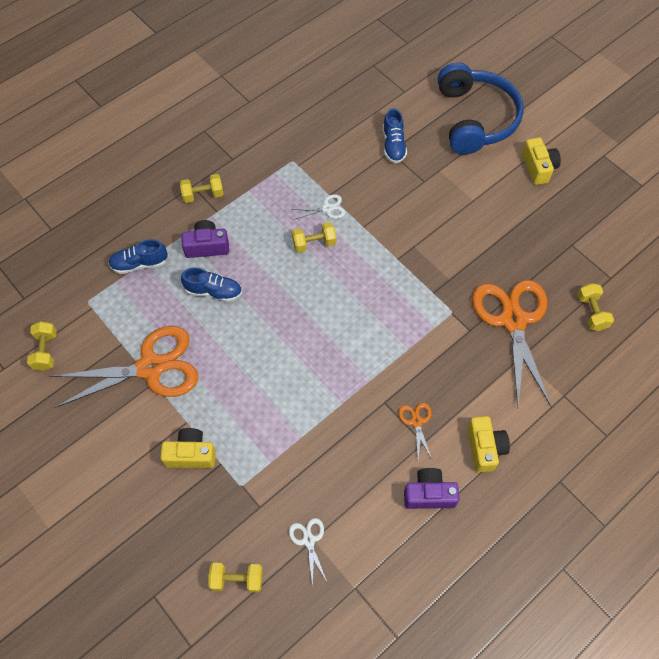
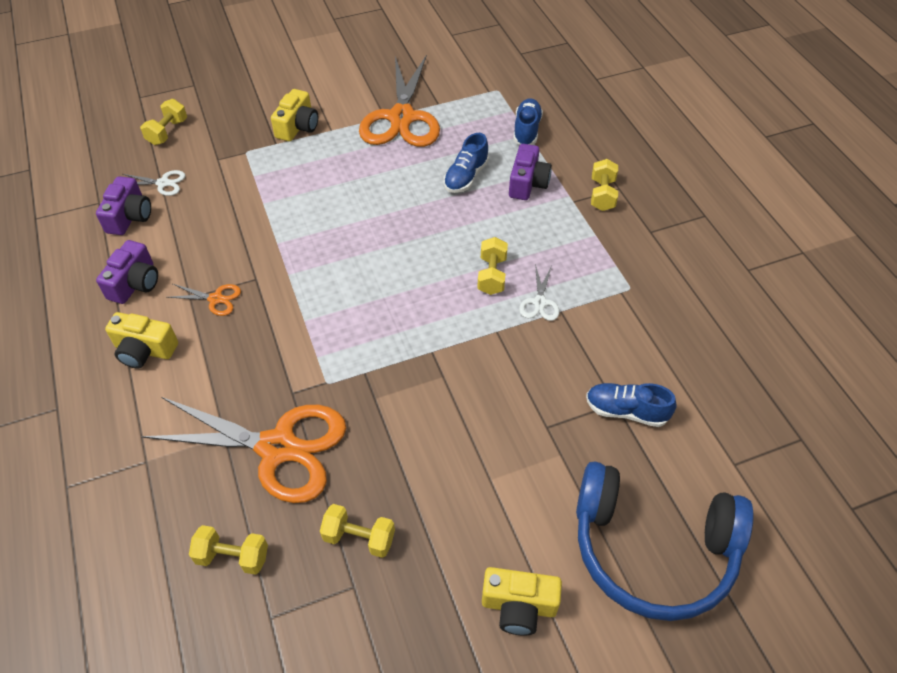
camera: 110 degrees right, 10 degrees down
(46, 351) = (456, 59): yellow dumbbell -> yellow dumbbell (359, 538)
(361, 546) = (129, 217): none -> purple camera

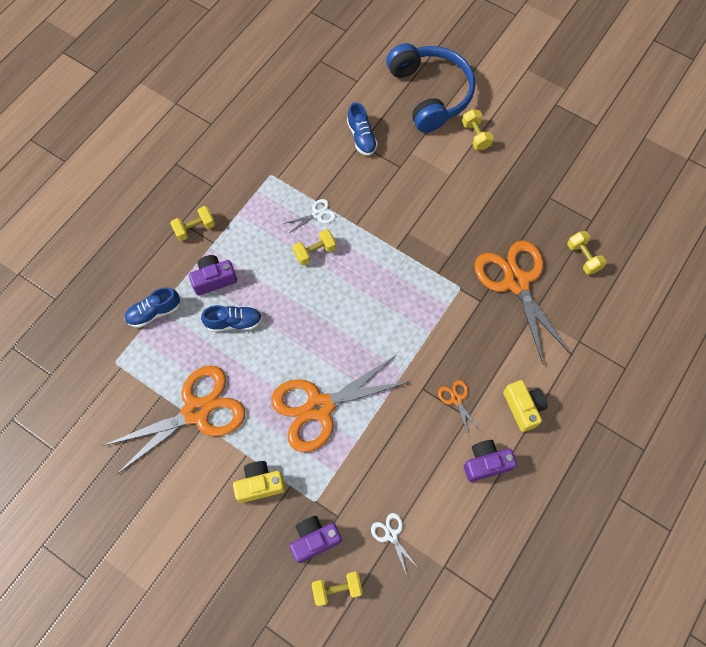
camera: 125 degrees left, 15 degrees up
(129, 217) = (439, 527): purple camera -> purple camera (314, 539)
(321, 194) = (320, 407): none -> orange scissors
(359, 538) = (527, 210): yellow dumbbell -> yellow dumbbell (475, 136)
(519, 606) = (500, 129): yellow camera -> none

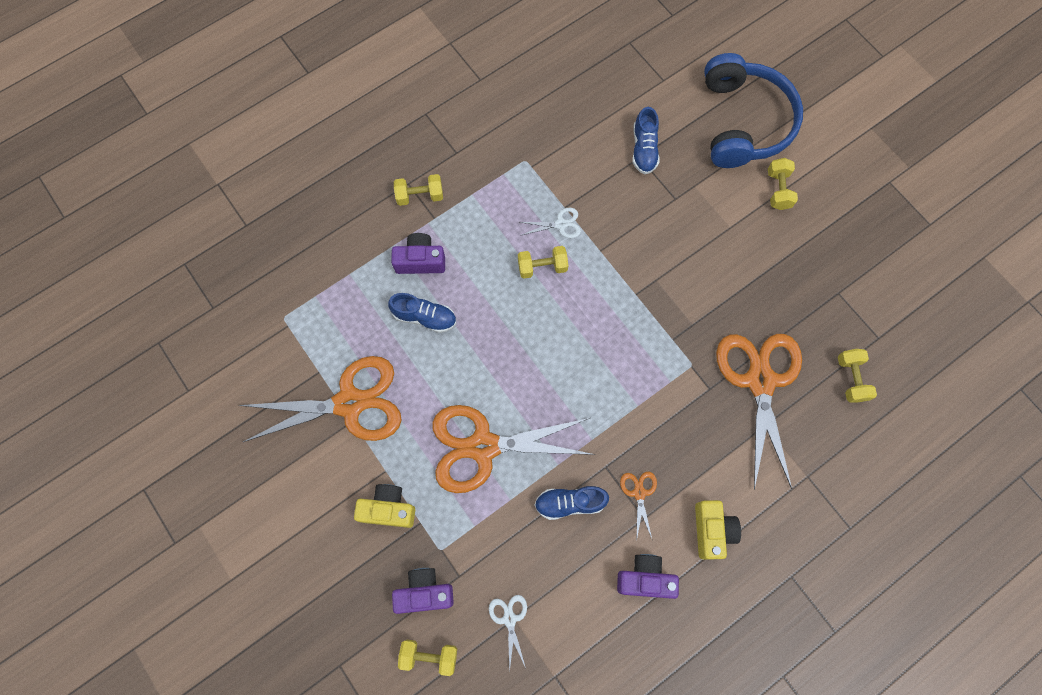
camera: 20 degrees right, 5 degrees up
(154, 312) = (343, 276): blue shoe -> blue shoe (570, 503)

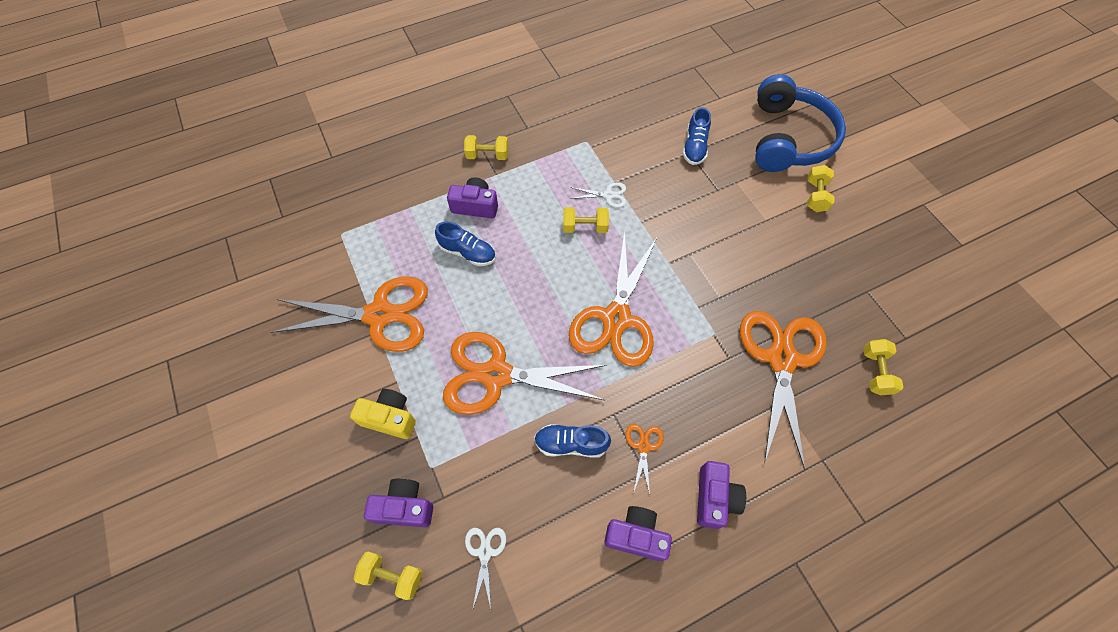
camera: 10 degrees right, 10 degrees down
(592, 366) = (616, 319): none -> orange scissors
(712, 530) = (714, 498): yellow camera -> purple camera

********

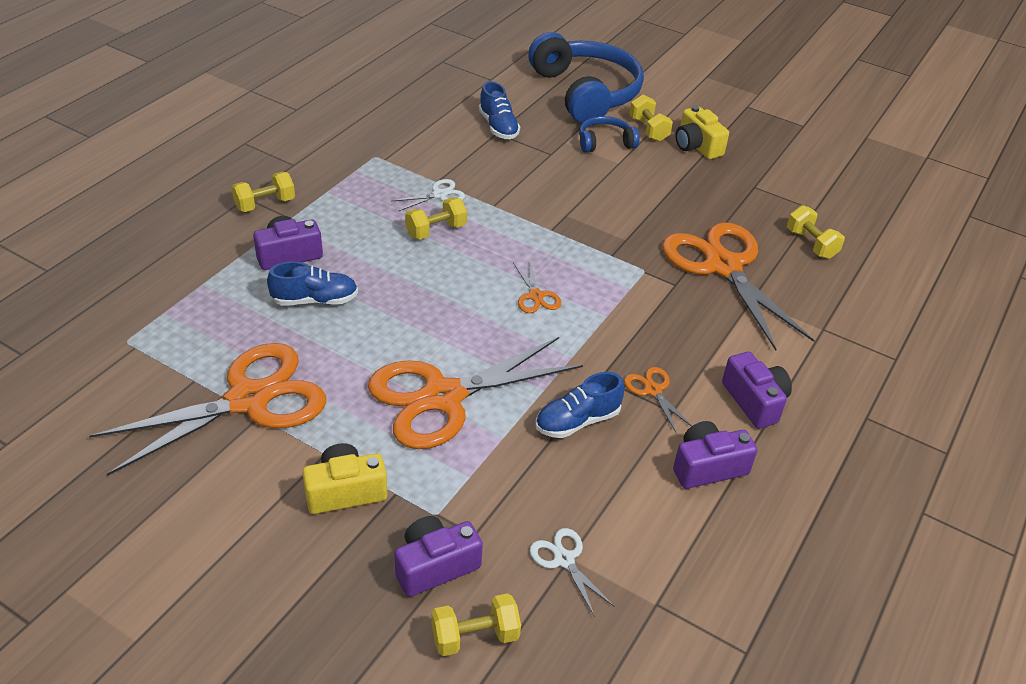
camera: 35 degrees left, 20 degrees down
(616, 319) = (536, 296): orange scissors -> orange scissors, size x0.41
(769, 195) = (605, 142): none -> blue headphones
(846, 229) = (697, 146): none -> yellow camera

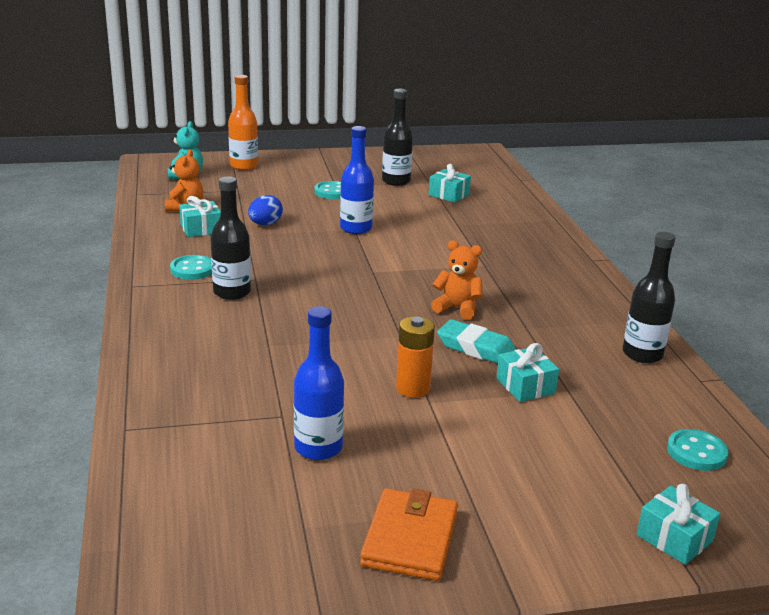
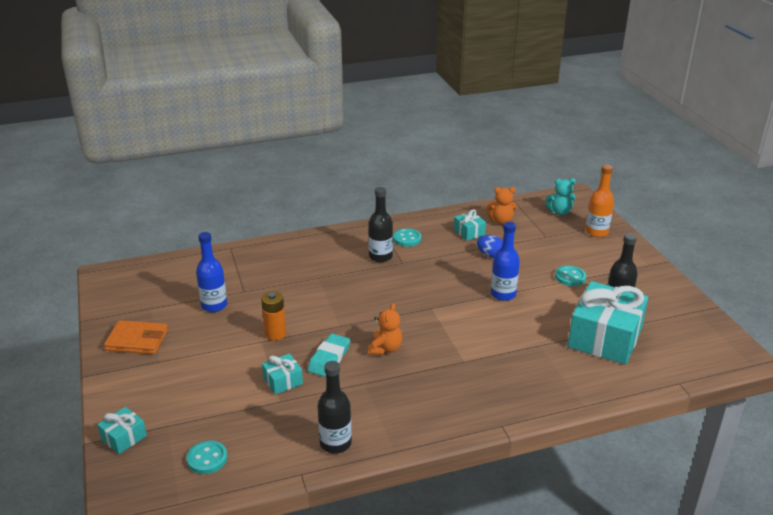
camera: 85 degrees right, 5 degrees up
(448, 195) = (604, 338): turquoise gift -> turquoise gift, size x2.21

********

Problem
Please copy every line of the data that carries the string "orange".

Written answer
(321, 194) = (320, 407): none -> orange scissors
(592, 366) = (616, 319): none -> orange scissors
(616, 319) = (536, 296): orange scissors -> orange scissors, size x0.41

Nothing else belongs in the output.